Task objective:
Please rewrite the records below with every "matte black phone" changed to "black smartphone" and everything else kept the same. Leave the pictures out of your version.
-- begin Data supplied --
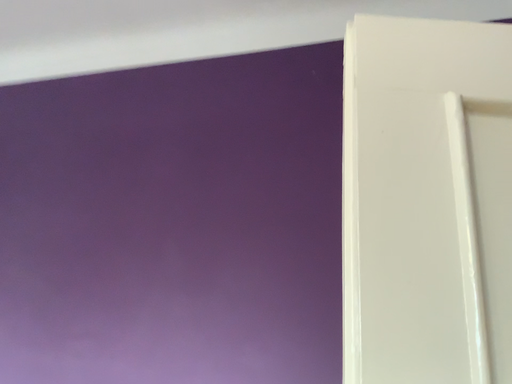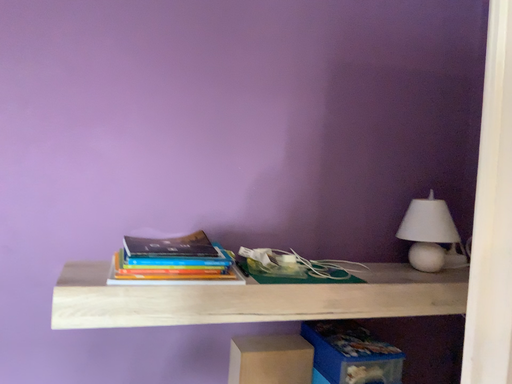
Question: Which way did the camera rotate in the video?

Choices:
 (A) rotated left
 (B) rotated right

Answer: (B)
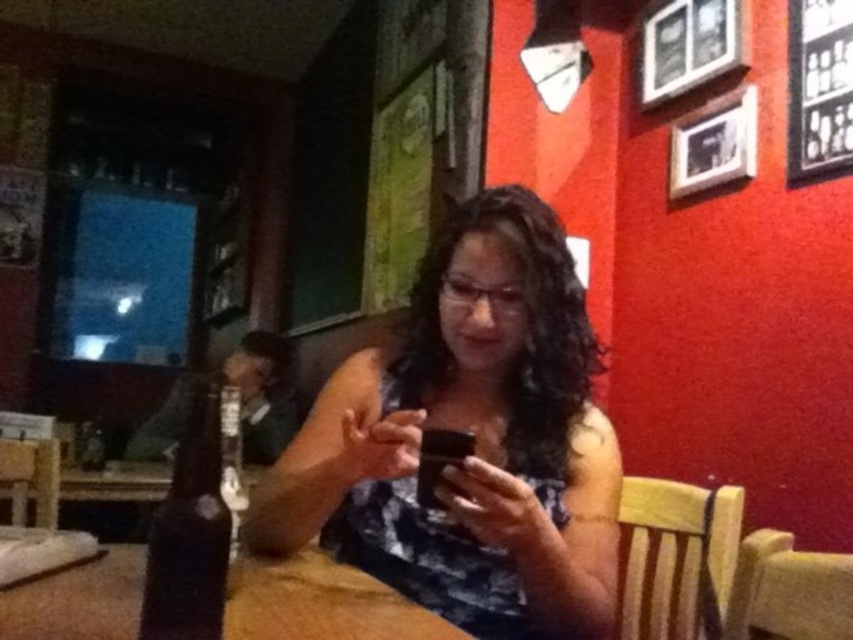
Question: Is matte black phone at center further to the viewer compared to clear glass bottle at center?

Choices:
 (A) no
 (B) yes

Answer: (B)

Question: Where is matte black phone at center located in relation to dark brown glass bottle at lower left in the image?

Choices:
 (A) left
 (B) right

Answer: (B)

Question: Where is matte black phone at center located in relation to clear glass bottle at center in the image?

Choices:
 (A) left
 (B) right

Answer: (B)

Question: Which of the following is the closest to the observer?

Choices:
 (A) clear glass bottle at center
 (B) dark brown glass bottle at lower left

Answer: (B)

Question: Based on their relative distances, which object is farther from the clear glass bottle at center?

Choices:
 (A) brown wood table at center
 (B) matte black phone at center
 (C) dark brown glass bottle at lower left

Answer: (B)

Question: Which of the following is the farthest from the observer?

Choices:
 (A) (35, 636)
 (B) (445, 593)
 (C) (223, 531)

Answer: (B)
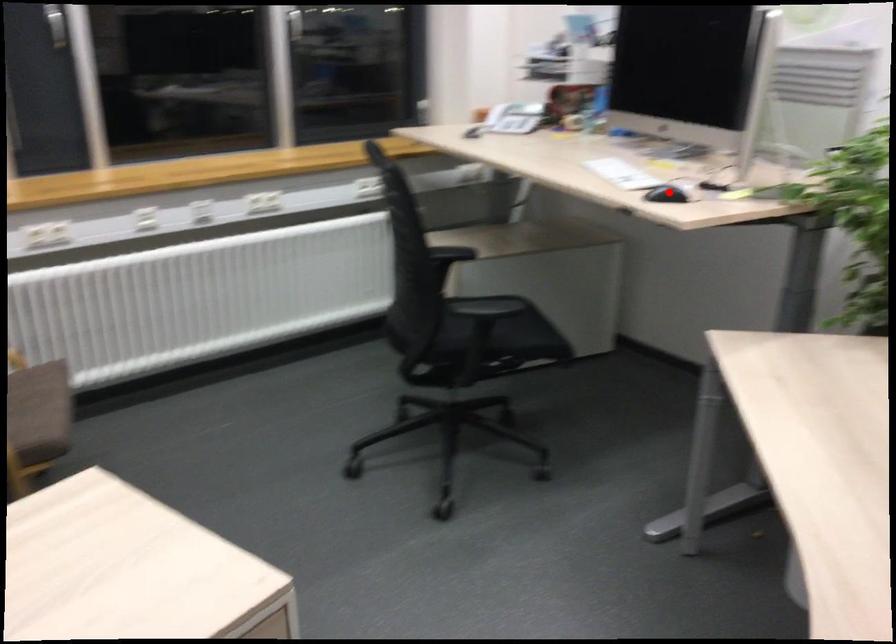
-- end Data supplied --
Output of the task:
Question: Which way did the camera rotate in the video?

Choices:
 (A) rotated left
 (B) rotated right

Answer: (B)
Question: Is black smartphone at center further to the viewer compared to clear glass bottle at center?

Choices:
 (A) no
 (B) yes

Answer: (B)

Question: Where is black smartphone at center located in relation to dark brown glass bottle at lower left in the image?

Choices:
 (A) left
 (B) right

Answer: (B)

Question: Where is black smartphone at center located in relation to clear glass bottle at center in the image?

Choices:
 (A) left
 (B) right

Answer: (B)

Question: Which of the following is the closest to the observer?

Choices:
 (A) clear glass bottle at center
 (B) dark brown glass bottle at lower left

Answer: (B)

Question: Based on their relative distances, which object is farther from the clear glass bottle at center?

Choices:
 (A) brown wood table at center
 (B) black smartphone at center
 (C) dark brown glass bottle at lower left

Answer: (B)

Question: Which of the following is the farthest from the observer?

Choices:
 (A) (35, 636)
 (B) (445, 593)
 (C) (223, 531)

Answer: (B)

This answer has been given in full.